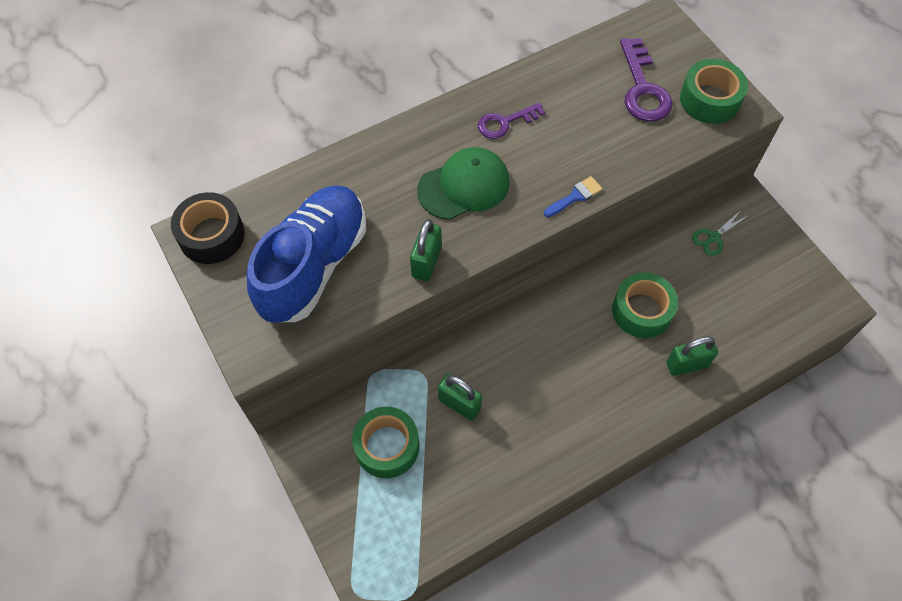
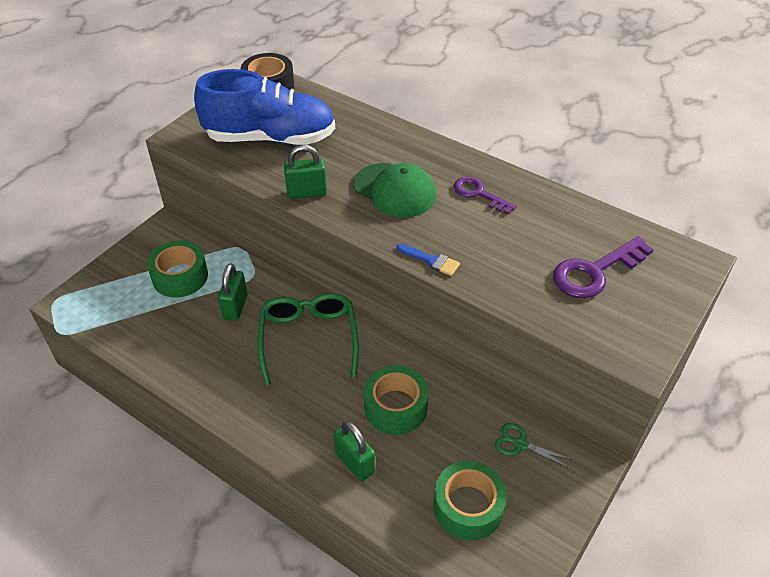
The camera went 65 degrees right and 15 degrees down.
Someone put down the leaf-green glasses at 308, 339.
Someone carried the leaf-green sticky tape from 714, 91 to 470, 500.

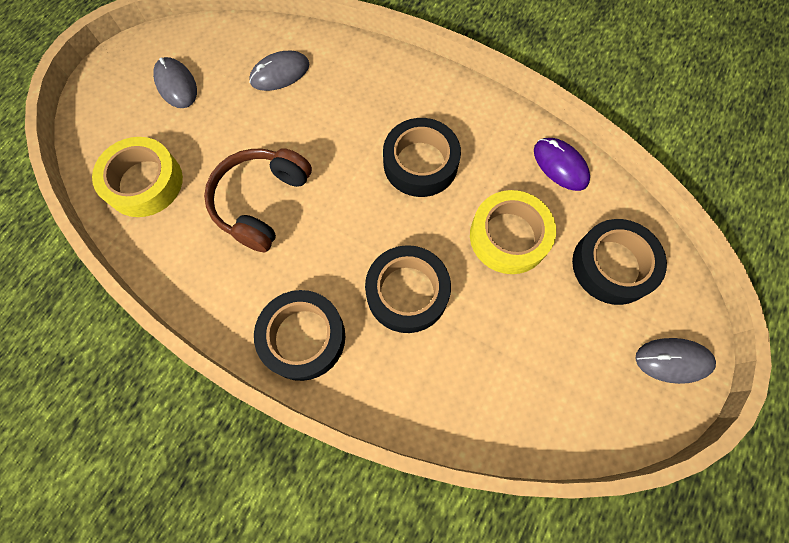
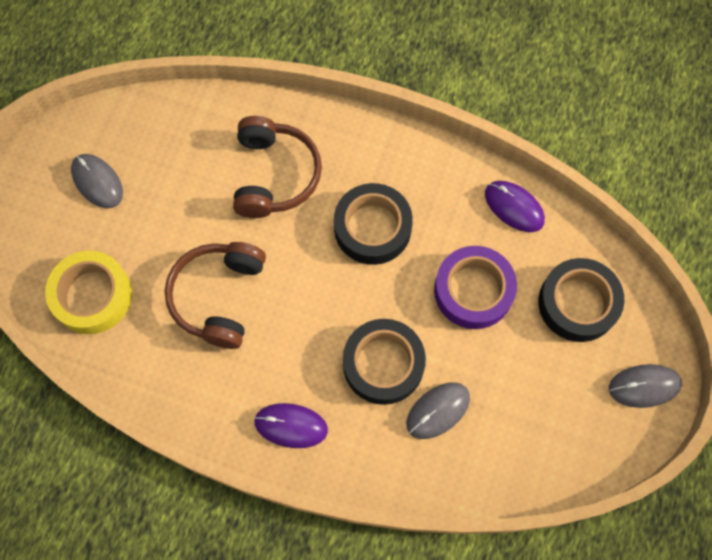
The camera went 10 degrees left and 0 degrees up.
Someone put down the dark brown headset at 277, 167.
Someone carried the grey mouse from 279, 71 to 438, 410.
Someone swapped the ebony sticky tape at 299, 335 for the purple mouse at 291, 425.
Someone repainted the yellow sticky tape at 513, 232, which became the purple sticky tape at 475, 287.

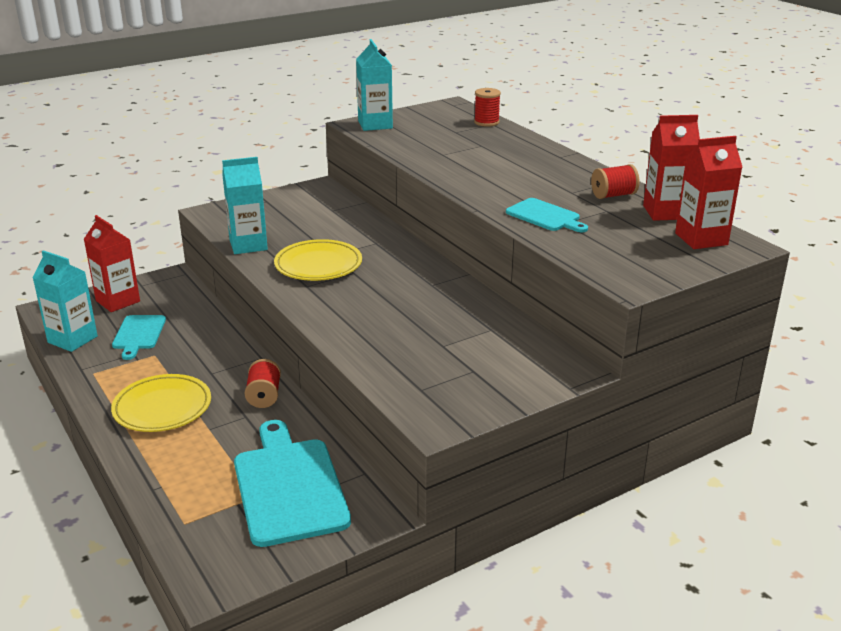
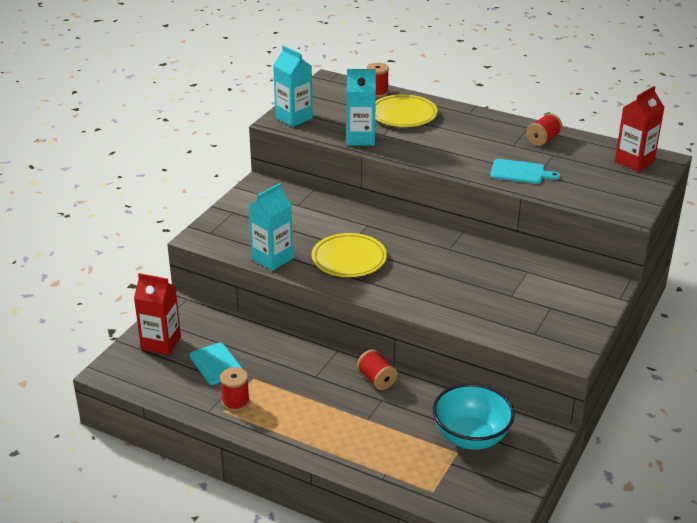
The camera went 30 degrees left and 5 degrees up.
Someone took away the red milk carton at 671, 168.
Someone put down the red bobbin at 235, 389.
Someone carried the teal milk carton from 65, 301 to 361, 107.
Someone carried the yellow flat dish from 161, 403 to 406, 110.
Someone swapped the teal chopping board at 292, 483 for the teal deep dish at 474, 416.

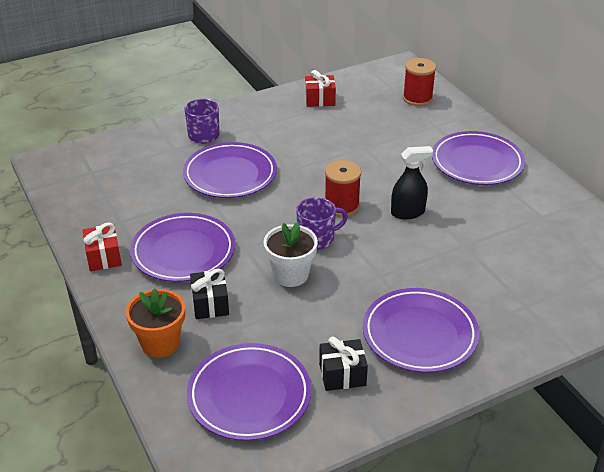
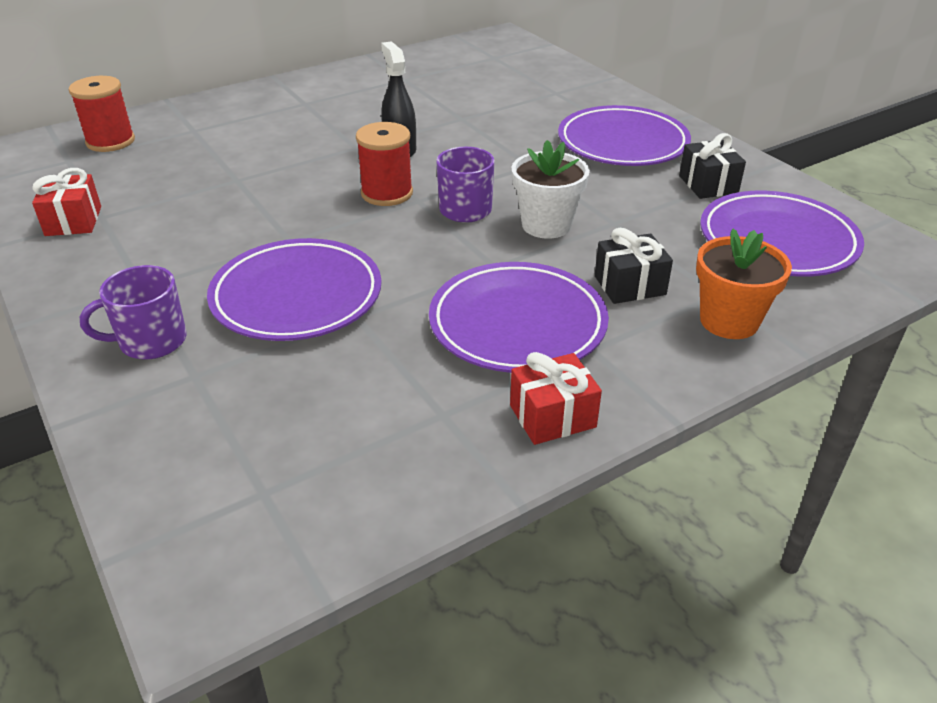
The camera went 95 degrees left and 0 degrees up.
Someone took away the purple flat dish at 478, 158.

**Task to complete**
Transcribe only the lines from the line holding "Someone put down the dark" to the final line of the listing above. Keep them exact, include both ends, and skip the pictures.

**Task solution**
Someone put down the dark brown headset at 277, 167.
Someone carried the grey mouse from 279, 71 to 438, 410.
Someone swapped the ebony sticky tape at 299, 335 for the purple mouse at 291, 425.
Someone repainted the yellow sticky tape at 513, 232, which became the purple sticky tape at 475, 287.

The camera went 30 degrees left and 5 degrees up.
Someone took away the red milk carton at 671, 168.
Someone put down the red bobbin at 235, 389.
Someone carried the teal milk carton from 65, 301 to 361, 107.
Someone carried the yellow flat dish from 161, 403 to 406, 110.
Someone swapped the teal chopping board at 292, 483 for the teal deep dish at 474, 416.

The camera went 95 degrees left and 0 degrees up.
Someone took away the purple flat dish at 478, 158.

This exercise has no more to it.